TRY IT: Transcribe, without alteration, only the lines from the one containing "D5: LED (A N11, K N5) -> none" through the last line of the material, both ends included.

EXCERPTED DATA:
>>>
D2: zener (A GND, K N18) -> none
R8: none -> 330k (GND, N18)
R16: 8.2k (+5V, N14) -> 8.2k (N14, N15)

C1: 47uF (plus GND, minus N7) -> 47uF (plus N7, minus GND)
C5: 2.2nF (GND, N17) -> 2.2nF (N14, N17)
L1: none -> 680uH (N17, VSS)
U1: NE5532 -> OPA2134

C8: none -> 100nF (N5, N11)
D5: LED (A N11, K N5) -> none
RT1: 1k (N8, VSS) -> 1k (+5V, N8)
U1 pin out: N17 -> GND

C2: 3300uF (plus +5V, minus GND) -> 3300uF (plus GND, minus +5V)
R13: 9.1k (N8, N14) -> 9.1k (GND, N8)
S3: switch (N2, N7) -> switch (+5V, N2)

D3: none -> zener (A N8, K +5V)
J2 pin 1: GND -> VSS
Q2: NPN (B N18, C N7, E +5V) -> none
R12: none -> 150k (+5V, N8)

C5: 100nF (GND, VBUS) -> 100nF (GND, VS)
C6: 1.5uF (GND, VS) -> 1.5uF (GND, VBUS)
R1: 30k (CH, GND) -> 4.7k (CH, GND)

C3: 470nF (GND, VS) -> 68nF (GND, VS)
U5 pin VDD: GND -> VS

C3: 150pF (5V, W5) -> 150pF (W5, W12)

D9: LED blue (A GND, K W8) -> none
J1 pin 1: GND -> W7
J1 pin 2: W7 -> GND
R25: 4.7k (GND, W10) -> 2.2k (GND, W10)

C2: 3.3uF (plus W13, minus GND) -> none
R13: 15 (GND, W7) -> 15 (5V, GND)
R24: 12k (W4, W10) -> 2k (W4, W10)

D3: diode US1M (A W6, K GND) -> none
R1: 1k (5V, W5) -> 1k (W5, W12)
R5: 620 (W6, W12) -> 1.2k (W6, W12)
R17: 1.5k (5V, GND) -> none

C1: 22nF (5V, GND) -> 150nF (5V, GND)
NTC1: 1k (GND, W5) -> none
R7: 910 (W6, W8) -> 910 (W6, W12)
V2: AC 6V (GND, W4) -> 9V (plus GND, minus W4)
<<<
COMPLETED EXERCISE:
D5: LED (A N11, K N5) -> none
RT1: 1k (N8, VSS) -> 1k (+5V, N8)
U1 pin out: N17 -> GND

C2: 3300uF (plus +5V, minus GND) -> 3300uF (plus GND, minus +5V)
R13: 9.1k (N8, N14) -> 9.1k (GND, N8)
S3: switch (N2, N7) -> switch (+5V, N2)

D3: none -> zener (A N8, K +5V)
J2 pin 1: GND -> VSS
Q2: NPN (B N18, C N7, E +5V) -> none
R12: none -> 150k (+5V, N8)

C5: 100nF (GND, VBUS) -> 100nF (GND, VS)
C6: 1.5uF (GND, VS) -> 1.5uF (GND, VBUS)
R1: 30k (CH, GND) -> 4.7k (CH, GND)

C3: 470nF (GND, VS) -> 68nF (GND, VS)
U5 pin VDD: GND -> VS

C3: 150pF (5V, W5) -> 150pF (W5, W12)

D9: LED blue (A GND, K W8) -> none
J1 pin 1: GND -> W7
J1 pin 2: W7 -> GND
R25: 4.7k (GND, W10) -> 2.2k (GND, W10)

C2: 3.3uF (plus W13, minus GND) -> none
R13: 15 (GND, W7) -> 15 (5V, GND)
R24: 12k (W4, W10) -> 2k (W4, W10)

D3: diode US1M (A W6, K GND) -> none
R1: 1k (5V, W5) -> 1k (W5, W12)
R5: 620 (W6, W12) -> 1.2k (W6, W12)
R17: 1.5k (5V, GND) -> none

C1: 22nF (5V, GND) -> 150nF (5V, GND)
NTC1: 1k (GND, W5) -> none
R7: 910 (W6, W8) -> 910 (W6, W12)
V2: AC 6V (GND, W4) -> 9V (plus GND, minus W4)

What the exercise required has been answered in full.